Each line from the one containing "Chart ideas: [438,7,592,111]" to the end of the records below should be restated word for word; please leave out all other lines.

——

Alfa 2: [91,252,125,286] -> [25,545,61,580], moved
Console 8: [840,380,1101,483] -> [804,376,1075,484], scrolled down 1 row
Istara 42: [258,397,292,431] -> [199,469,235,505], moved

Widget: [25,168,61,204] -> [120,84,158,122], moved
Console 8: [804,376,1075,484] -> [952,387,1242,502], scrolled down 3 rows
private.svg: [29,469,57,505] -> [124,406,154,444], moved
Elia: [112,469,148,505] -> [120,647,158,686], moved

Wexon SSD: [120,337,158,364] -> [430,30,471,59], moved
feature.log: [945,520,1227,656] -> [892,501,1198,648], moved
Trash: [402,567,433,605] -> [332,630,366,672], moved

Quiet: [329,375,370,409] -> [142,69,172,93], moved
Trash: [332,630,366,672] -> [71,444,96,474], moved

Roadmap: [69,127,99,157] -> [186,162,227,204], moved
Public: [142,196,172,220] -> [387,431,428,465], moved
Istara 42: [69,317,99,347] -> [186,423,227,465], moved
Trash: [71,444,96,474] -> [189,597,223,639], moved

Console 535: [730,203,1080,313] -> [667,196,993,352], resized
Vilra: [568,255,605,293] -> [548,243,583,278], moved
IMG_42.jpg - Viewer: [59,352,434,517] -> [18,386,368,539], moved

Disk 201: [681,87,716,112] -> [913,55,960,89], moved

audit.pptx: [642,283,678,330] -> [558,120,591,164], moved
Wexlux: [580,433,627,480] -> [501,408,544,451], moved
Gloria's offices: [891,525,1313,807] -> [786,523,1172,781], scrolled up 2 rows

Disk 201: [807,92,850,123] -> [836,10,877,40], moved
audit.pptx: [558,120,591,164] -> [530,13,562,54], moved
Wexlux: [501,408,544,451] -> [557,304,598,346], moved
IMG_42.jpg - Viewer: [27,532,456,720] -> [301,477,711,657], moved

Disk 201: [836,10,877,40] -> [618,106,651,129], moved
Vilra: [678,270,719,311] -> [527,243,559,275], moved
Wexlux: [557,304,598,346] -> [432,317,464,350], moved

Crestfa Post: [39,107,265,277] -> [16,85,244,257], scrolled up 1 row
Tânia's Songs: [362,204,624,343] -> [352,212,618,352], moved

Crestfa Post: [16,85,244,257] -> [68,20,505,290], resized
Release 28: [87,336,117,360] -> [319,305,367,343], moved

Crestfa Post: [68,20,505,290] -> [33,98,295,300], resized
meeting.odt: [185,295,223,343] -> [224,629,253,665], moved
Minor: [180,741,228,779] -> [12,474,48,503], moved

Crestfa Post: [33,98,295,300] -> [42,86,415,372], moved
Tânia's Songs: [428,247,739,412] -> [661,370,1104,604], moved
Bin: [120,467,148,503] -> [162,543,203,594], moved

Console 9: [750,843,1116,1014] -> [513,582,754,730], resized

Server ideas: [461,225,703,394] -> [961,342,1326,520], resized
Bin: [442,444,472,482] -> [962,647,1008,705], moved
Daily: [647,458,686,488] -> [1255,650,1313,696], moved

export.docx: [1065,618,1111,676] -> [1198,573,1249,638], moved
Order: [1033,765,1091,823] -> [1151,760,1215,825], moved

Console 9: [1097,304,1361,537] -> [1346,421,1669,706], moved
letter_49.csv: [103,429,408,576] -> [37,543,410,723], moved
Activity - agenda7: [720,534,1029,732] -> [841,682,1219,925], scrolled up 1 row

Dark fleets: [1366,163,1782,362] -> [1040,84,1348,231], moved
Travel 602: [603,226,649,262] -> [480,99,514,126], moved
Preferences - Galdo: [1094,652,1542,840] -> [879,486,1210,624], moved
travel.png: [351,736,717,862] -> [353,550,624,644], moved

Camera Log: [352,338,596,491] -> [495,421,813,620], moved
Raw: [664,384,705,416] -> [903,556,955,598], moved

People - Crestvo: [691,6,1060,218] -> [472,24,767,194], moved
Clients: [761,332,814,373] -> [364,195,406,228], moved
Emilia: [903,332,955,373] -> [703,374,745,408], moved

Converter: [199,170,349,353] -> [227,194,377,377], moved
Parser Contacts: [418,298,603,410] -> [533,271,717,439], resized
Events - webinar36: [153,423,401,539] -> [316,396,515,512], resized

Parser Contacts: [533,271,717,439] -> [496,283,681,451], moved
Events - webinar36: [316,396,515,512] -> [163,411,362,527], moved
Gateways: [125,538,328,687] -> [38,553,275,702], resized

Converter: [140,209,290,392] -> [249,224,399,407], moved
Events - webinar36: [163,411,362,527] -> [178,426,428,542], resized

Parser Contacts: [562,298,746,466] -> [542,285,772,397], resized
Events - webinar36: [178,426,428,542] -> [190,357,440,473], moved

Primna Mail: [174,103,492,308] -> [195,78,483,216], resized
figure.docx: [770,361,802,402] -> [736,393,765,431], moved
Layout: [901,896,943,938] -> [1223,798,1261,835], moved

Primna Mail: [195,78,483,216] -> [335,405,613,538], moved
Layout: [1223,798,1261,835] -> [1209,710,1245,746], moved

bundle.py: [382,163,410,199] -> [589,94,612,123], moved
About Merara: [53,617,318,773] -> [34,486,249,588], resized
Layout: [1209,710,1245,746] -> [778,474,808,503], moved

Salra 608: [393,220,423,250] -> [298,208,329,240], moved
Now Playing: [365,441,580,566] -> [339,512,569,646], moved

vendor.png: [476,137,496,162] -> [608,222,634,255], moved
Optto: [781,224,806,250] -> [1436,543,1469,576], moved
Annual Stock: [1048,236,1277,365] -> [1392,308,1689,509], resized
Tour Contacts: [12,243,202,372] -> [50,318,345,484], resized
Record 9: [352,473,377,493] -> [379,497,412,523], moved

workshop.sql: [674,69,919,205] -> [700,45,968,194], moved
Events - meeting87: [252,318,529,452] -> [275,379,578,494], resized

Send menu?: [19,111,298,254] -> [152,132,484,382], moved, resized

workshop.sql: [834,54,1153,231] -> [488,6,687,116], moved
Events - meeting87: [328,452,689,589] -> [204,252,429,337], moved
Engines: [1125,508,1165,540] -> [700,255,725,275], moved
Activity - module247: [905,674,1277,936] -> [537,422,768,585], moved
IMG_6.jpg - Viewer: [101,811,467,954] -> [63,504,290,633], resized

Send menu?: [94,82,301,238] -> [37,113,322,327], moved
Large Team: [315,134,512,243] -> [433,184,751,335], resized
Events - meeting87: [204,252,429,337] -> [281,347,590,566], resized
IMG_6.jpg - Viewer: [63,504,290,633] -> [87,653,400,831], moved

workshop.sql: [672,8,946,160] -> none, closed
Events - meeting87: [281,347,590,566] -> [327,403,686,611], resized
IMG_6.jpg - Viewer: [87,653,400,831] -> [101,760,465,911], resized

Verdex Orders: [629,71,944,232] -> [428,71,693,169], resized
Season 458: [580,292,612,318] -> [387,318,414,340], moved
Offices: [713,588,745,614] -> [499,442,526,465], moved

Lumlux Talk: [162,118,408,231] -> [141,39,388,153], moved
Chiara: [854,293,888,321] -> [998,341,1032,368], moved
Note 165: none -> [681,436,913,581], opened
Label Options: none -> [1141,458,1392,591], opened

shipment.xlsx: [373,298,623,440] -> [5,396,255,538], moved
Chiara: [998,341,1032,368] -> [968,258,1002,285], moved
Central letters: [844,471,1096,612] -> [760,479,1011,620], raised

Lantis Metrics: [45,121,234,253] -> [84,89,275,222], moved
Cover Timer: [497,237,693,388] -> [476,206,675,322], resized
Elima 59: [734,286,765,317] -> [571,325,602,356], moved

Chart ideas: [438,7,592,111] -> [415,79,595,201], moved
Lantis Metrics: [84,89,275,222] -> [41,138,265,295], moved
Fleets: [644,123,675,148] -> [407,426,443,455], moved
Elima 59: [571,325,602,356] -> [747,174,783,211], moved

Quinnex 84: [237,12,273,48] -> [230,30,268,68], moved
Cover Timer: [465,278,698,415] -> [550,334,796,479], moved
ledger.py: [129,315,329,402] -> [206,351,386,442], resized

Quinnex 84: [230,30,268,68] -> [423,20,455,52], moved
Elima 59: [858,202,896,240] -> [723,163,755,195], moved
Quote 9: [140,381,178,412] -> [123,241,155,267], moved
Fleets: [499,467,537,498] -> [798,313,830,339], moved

——

_Exercise answer_:
Chart ideas: [438,7,592,111] -> [415,79,595,201], moved
Lantis Metrics: [84,89,275,222] -> [41,138,265,295], moved
Fleets: [644,123,675,148] -> [407,426,443,455], moved
Elima 59: [571,325,602,356] -> [747,174,783,211], moved

Quinnex 84: [237,12,273,48] -> [230,30,268,68], moved
Cover Timer: [465,278,698,415] -> [550,334,796,479], moved
ledger.py: [129,315,329,402] -> [206,351,386,442], resized

Quinnex 84: [230,30,268,68] -> [423,20,455,52], moved
Elima 59: [858,202,896,240] -> [723,163,755,195], moved
Quote 9: [140,381,178,412] -> [123,241,155,267], moved
Fleets: [499,467,537,498] -> [798,313,830,339], moved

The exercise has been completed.